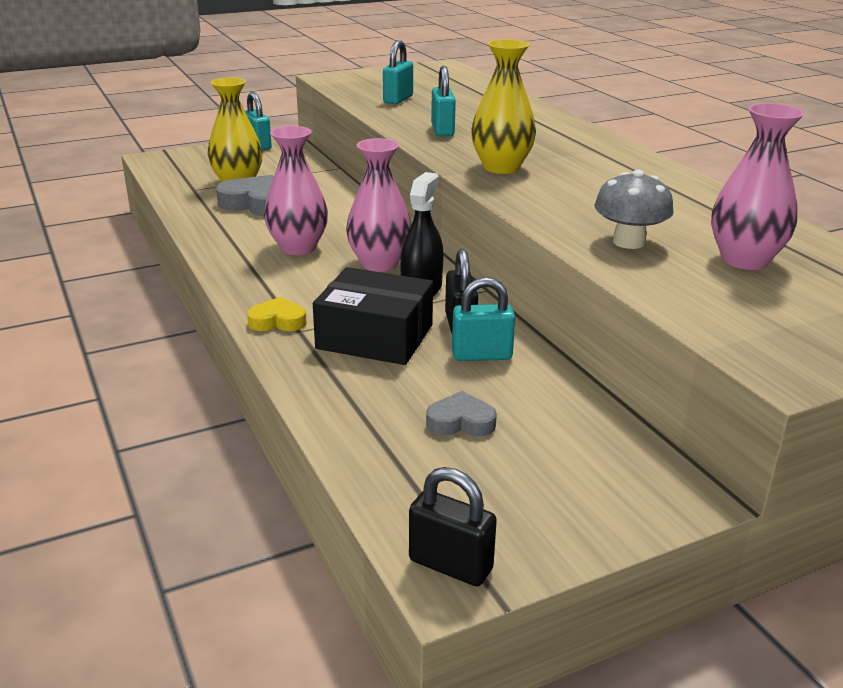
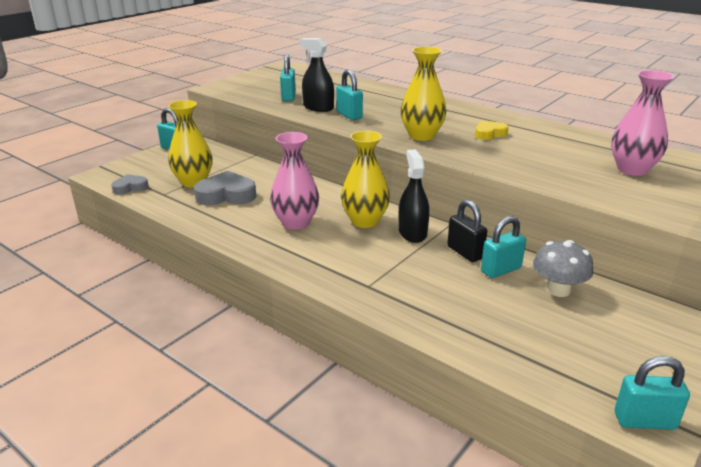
camera: 25 degrees left, 0 degrees up
(278, 321) = (345, 283): yellow heart -> yellow heart (489, 134)
(375, 337) = (422, 276): black box -> none
(379, 264) = (365, 221): pink vase -> yellow vase
(417, 116) = (318, 107): none -> black spray bottle
(450, 565) = (644, 421): black padlock -> turquoise padlock
(461, 421) = (540, 320): grey heart -> grey heart (130, 187)
(629, 242) = (560, 172): grey mushroom -> grey mushroom (558, 289)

----

§ **Exercise requirements**
Return only what runs from the line containing "(461, 421) = (540, 320): grey" to the last line of the records above, both ends included, exactly as written.

§ **Completed exercise**
(461, 421) = (540, 320): grey heart -> grey heart (130, 187)
(629, 242) = (560, 172): grey mushroom -> grey mushroom (558, 289)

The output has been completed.